• _TASK PROMPT_
Exactly the lines from the one with "CN202 pin 2: AGND -> VA" through the end of the records below are to be output, the first and last included, and no others.

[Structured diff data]
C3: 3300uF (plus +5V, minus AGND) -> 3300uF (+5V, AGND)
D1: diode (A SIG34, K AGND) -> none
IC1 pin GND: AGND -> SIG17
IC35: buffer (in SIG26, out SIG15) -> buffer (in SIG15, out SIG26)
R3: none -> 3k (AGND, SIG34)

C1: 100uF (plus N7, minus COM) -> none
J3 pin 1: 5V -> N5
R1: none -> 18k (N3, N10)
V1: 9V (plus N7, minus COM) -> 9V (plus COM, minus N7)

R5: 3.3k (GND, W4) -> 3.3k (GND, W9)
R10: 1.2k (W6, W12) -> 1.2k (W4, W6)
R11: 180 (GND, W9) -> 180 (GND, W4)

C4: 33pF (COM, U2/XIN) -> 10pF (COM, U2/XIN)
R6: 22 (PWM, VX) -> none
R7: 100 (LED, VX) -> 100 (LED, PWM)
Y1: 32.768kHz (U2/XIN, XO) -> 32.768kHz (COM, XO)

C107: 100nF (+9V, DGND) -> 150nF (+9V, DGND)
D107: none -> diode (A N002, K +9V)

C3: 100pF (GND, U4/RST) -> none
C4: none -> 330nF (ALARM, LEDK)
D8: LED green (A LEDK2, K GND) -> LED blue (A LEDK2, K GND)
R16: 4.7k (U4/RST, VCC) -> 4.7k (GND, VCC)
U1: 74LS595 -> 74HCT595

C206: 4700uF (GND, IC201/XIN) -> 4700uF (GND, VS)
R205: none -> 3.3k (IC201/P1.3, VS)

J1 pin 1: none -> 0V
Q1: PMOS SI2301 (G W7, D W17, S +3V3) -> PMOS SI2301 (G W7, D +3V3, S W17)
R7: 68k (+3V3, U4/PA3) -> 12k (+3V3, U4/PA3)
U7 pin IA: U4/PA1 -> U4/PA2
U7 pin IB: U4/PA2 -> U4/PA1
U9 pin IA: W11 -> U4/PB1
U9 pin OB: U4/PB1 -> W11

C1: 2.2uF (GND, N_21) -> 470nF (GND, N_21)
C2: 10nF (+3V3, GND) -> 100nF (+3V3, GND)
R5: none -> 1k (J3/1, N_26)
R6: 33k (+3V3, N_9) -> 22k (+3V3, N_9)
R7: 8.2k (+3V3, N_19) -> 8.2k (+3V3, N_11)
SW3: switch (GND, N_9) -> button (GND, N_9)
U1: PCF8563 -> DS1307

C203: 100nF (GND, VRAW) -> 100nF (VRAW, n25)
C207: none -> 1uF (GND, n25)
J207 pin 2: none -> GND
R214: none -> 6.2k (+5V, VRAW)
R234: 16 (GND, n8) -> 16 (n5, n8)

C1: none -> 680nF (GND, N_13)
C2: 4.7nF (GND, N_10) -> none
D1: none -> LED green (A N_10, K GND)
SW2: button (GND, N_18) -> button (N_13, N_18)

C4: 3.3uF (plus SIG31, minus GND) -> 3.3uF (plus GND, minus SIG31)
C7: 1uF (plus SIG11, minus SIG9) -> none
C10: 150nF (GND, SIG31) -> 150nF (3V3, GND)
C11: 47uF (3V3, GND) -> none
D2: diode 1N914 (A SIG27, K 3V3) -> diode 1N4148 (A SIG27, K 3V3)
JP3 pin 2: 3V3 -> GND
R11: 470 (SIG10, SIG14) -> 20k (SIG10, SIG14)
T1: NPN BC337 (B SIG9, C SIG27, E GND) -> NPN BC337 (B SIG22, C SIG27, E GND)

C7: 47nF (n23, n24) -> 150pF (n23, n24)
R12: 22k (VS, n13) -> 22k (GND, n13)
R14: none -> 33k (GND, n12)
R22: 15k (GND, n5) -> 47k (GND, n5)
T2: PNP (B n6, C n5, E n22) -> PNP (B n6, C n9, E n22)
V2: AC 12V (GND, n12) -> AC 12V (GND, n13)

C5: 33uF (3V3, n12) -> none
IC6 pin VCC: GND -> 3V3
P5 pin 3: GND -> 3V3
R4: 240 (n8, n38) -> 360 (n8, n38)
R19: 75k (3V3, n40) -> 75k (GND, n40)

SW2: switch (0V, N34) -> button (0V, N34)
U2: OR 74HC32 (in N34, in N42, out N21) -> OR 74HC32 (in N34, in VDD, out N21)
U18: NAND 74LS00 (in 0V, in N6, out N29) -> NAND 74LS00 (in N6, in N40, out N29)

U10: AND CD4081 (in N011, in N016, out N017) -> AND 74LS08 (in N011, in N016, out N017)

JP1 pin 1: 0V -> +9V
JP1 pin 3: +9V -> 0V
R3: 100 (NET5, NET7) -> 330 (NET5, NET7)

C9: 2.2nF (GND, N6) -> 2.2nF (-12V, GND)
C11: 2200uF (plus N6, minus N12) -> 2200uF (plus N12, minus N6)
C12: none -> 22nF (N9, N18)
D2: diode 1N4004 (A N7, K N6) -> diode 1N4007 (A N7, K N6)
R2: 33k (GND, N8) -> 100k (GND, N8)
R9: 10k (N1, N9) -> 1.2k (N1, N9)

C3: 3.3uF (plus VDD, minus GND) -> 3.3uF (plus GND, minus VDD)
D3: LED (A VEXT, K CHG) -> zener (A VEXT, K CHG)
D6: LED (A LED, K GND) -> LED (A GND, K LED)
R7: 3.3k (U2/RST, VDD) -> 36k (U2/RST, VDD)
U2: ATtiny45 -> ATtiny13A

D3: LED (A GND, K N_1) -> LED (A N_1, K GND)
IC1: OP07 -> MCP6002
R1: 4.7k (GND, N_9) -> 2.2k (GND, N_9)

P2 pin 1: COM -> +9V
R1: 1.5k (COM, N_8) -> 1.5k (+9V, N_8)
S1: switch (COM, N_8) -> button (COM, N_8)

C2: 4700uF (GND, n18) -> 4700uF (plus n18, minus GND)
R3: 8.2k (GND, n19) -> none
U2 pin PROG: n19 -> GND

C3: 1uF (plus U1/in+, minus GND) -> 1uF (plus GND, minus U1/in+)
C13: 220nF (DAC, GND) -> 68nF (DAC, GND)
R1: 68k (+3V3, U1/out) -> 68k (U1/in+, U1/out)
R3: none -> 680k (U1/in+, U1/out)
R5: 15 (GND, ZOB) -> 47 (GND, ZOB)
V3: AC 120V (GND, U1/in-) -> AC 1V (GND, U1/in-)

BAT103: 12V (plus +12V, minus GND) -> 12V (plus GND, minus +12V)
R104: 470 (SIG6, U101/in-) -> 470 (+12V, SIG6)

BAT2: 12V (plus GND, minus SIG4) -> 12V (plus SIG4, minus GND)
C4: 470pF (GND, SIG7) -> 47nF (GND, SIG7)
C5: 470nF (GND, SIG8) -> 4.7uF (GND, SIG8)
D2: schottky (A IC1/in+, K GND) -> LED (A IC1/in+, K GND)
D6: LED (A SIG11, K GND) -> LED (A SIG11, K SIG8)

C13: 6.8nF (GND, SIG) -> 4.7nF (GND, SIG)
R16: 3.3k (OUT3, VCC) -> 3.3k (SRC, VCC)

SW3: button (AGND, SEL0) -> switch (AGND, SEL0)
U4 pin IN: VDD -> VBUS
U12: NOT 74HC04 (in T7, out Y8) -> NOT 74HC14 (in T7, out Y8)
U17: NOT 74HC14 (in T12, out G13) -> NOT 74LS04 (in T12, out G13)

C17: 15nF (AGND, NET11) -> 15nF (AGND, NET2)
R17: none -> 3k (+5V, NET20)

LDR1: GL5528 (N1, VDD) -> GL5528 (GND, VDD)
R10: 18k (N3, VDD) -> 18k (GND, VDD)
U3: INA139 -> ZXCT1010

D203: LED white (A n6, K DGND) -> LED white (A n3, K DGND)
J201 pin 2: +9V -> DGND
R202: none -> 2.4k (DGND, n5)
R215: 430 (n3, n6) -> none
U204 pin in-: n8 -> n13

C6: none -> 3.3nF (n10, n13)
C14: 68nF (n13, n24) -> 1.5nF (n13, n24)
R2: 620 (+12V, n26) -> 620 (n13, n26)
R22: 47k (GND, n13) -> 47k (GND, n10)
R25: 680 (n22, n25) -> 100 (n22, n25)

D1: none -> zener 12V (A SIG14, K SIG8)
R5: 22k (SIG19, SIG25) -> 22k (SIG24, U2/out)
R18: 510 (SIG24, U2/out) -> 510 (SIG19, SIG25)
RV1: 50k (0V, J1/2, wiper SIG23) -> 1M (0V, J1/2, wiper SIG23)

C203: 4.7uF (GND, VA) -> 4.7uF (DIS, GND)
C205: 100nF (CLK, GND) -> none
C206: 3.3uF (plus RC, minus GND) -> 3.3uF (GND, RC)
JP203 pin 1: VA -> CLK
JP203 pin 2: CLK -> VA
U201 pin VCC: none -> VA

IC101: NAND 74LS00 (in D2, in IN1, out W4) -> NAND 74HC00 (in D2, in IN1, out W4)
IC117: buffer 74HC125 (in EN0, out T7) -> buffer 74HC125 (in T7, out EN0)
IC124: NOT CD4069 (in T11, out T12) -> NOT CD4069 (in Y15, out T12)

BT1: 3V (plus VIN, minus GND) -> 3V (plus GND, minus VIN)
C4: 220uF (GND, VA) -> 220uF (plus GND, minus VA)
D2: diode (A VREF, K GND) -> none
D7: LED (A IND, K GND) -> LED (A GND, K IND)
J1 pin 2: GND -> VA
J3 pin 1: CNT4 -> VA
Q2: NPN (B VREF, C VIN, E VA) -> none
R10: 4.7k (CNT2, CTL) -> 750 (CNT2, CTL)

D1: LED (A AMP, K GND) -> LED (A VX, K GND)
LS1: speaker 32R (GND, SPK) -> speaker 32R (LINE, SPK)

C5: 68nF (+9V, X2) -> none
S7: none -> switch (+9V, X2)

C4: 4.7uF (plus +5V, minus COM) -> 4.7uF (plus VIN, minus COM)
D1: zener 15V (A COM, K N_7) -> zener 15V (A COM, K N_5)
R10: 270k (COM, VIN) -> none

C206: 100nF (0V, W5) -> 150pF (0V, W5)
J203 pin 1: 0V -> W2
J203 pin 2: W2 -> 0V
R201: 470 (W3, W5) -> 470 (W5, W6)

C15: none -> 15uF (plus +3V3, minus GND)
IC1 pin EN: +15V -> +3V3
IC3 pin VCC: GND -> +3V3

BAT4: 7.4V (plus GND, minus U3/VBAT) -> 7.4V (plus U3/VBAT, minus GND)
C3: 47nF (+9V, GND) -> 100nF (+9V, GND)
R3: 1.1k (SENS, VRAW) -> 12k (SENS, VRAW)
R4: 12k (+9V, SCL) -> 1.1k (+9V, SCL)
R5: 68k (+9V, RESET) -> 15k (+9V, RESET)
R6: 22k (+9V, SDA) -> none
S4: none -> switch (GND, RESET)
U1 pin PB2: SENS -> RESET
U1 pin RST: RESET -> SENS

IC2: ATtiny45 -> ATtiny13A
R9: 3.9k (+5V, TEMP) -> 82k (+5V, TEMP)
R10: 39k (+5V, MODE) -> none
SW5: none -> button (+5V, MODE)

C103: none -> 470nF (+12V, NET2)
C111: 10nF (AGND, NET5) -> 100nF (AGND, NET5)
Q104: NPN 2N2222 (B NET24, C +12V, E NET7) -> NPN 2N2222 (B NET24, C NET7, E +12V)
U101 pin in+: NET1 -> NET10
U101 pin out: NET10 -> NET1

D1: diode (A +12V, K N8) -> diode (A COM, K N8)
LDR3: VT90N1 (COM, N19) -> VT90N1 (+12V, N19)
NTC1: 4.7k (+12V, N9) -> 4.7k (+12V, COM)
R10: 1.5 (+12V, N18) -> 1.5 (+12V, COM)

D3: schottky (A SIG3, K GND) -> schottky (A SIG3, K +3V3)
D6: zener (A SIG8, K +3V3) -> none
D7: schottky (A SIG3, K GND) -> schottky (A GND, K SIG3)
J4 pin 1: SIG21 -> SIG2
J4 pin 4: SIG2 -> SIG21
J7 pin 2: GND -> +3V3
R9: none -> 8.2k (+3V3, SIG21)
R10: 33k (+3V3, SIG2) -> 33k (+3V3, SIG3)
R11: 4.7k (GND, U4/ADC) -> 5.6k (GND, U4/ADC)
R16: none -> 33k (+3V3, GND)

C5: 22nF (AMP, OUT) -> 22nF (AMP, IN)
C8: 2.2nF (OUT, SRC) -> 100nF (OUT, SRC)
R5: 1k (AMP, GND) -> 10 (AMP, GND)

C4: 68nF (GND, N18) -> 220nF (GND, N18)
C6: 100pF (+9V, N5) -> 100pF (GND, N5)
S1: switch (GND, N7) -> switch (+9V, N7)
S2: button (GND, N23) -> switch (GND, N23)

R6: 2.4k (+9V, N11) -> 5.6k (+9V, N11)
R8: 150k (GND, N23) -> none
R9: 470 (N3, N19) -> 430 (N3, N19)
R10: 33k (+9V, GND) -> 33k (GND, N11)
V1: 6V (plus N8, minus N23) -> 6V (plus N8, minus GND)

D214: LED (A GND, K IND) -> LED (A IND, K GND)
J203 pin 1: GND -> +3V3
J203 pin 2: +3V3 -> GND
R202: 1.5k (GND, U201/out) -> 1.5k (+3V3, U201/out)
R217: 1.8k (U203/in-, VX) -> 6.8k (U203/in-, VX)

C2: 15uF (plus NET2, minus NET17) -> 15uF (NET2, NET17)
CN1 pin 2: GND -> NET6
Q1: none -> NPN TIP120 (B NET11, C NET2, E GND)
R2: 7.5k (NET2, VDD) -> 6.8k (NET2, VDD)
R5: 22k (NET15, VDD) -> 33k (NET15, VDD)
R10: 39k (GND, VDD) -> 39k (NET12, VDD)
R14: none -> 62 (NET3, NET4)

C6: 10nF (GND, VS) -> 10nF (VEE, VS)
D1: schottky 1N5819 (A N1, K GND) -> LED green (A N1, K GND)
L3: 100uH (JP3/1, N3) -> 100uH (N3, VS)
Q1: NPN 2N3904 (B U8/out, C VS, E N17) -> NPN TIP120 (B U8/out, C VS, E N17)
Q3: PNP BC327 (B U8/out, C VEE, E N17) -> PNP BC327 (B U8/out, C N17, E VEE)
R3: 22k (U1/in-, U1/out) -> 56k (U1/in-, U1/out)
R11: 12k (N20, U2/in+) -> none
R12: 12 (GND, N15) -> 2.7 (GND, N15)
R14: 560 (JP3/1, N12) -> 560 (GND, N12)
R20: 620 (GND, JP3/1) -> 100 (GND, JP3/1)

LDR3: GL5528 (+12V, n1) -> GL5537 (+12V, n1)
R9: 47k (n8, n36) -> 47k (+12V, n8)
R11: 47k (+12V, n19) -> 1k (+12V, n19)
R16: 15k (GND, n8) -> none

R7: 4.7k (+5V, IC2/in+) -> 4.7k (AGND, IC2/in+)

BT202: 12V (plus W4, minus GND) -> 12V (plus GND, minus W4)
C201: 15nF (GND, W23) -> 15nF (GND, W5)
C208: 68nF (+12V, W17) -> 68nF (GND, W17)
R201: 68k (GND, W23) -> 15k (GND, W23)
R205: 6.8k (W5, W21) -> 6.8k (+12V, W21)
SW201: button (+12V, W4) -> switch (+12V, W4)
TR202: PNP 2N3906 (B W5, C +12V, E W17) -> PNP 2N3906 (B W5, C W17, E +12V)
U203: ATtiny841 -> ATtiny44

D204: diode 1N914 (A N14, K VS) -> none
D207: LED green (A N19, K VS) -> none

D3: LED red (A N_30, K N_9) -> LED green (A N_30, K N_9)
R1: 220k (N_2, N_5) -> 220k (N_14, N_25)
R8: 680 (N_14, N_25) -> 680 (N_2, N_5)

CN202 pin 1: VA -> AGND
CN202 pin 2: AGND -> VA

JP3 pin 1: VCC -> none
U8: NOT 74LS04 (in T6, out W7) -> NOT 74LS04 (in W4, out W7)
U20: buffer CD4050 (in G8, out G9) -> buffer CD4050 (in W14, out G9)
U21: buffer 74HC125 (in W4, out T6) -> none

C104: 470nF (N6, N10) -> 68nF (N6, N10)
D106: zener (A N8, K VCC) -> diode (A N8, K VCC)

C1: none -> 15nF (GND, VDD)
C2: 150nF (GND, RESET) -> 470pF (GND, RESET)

• _RESULT FOR THIS TASK_
CN202 pin 2: AGND -> VA

JP3 pin 1: VCC -> none
U8: NOT 74LS04 (in T6, out W7) -> NOT 74LS04 (in W4, out W7)
U20: buffer CD4050 (in G8, out G9) -> buffer CD4050 (in W14, out G9)
U21: buffer 74HC125 (in W4, out T6) -> none

C104: 470nF (N6, N10) -> 68nF (N6, N10)
D106: zener (A N8, K VCC) -> diode (A N8, K VCC)

C1: none -> 15nF (GND, VDD)
C2: 150nF (GND, RESET) -> 470pF (GND, RESET)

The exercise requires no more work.